● Provided records:
=== Begin Enclosure ===

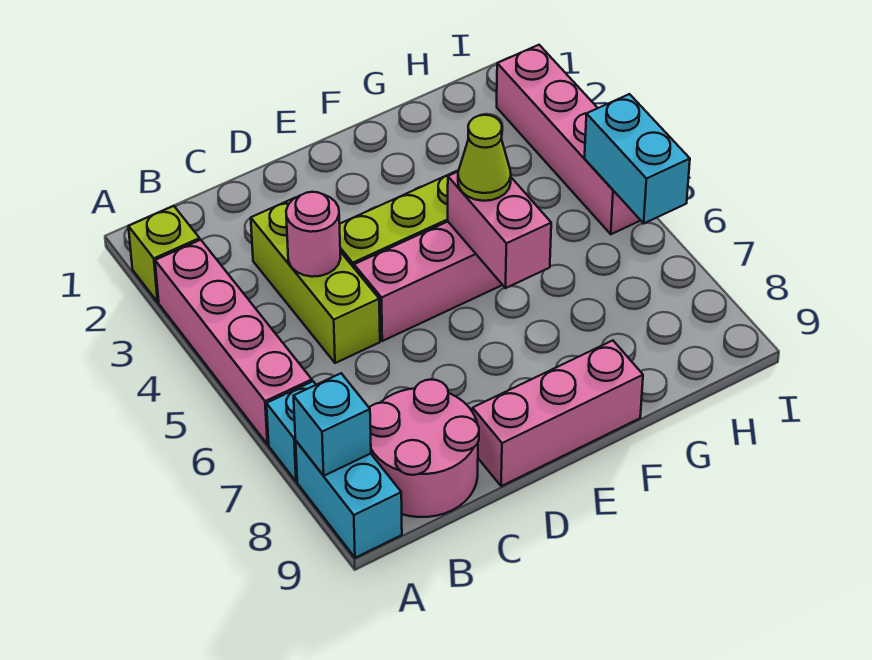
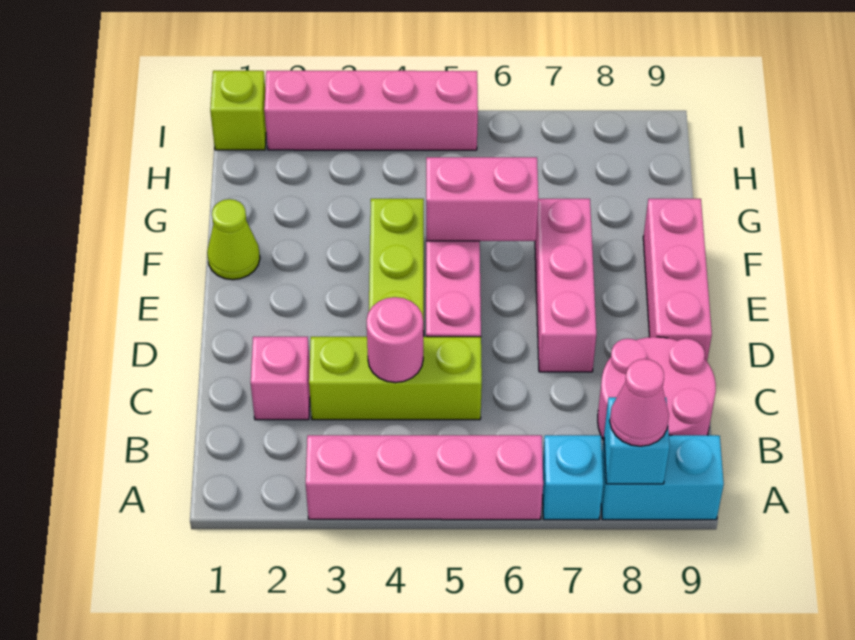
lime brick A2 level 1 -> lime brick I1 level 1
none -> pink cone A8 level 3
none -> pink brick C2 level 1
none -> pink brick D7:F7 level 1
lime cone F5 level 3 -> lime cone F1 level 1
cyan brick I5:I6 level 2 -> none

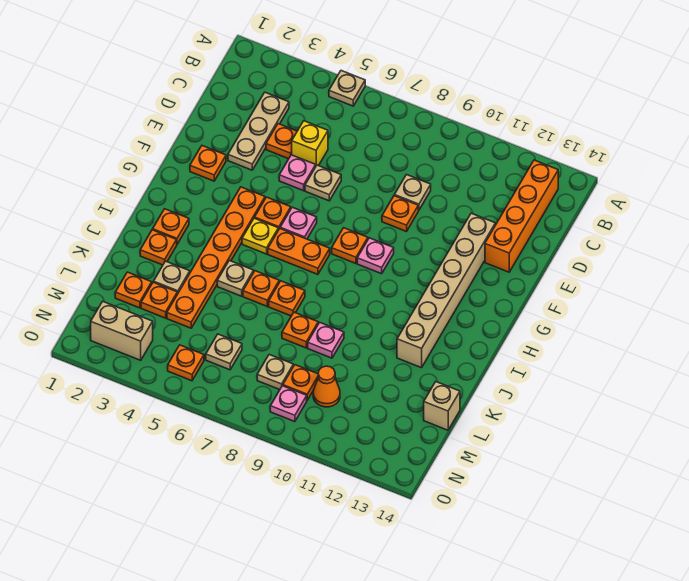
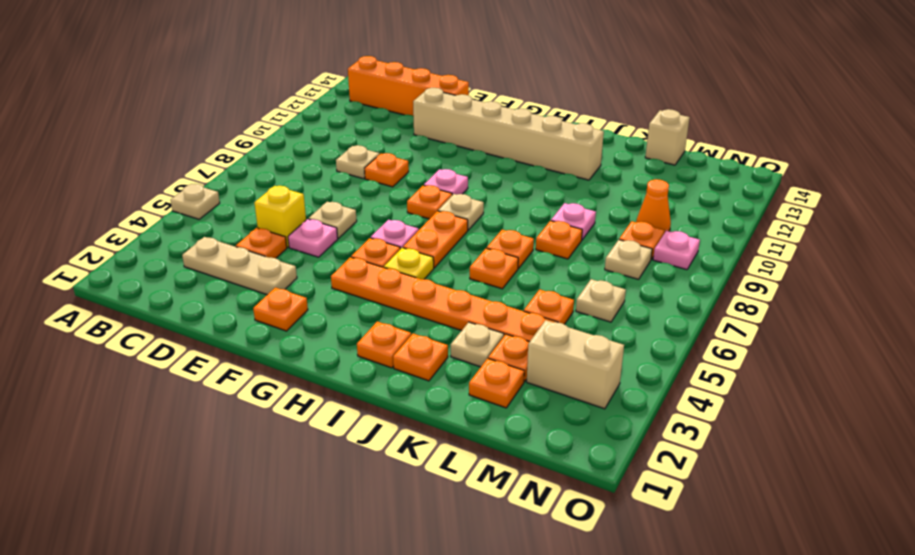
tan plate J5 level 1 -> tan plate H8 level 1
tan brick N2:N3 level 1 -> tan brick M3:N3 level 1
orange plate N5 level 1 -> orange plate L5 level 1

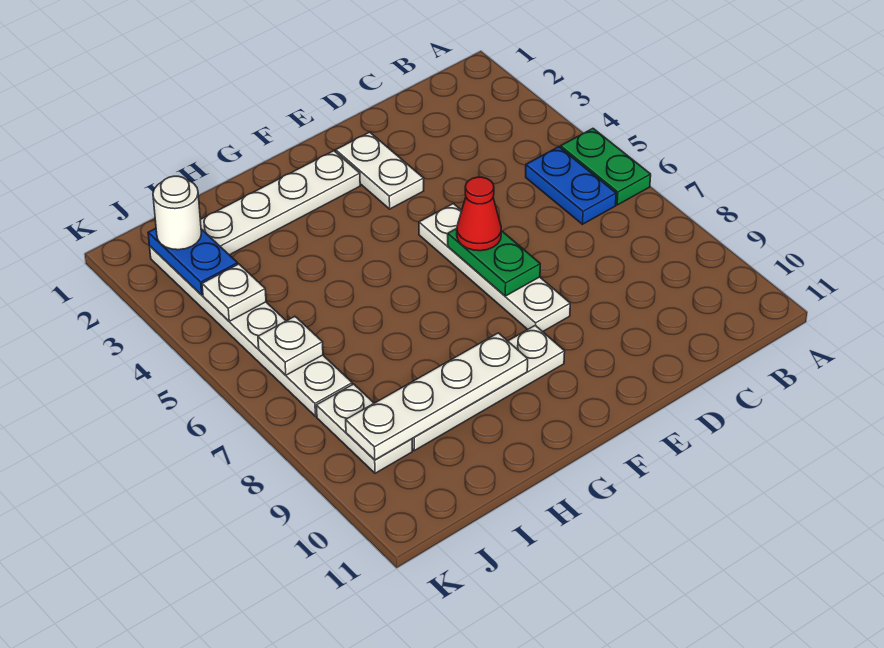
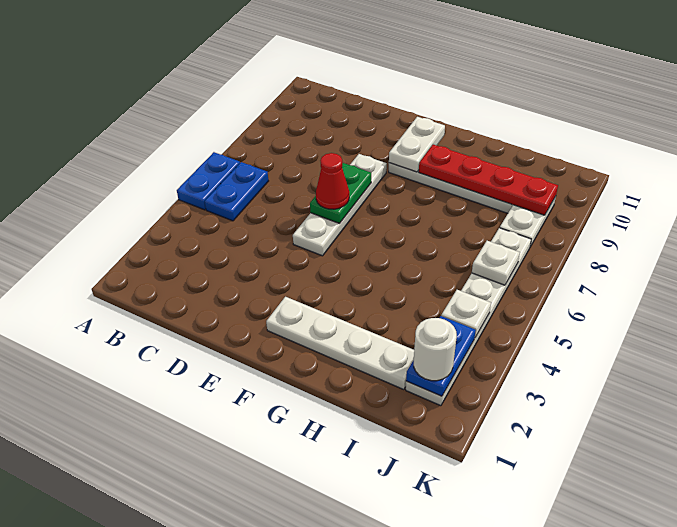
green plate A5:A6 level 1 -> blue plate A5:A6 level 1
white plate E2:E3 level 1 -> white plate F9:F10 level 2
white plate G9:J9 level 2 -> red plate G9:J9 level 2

=== End Enclosure ===
=== Begin Enclosure ===

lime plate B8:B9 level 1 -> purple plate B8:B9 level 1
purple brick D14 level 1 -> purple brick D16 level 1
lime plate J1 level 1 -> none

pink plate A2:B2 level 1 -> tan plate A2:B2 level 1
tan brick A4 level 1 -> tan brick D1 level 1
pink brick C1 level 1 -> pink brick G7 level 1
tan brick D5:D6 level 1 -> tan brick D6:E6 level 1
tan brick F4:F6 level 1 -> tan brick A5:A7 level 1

=== End Enclosure ===

● Your instructions: Starting at the line above that holds "lime plate J1 level 1 -> none" and ending at the line that holds "tan brick F4:F6", transcribe each line exactly and include no other lines.

● Solution for this task:
lime plate J1 level 1 -> none

pink plate A2:B2 level 1 -> tan plate A2:B2 level 1
tan brick A4 level 1 -> tan brick D1 level 1
pink brick C1 level 1 -> pink brick G7 level 1
tan brick D5:D6 level 1 -> tan brick D6:E6 level 1
tan brick F4:F6 level 1 -> tan brick A5:A7 level 1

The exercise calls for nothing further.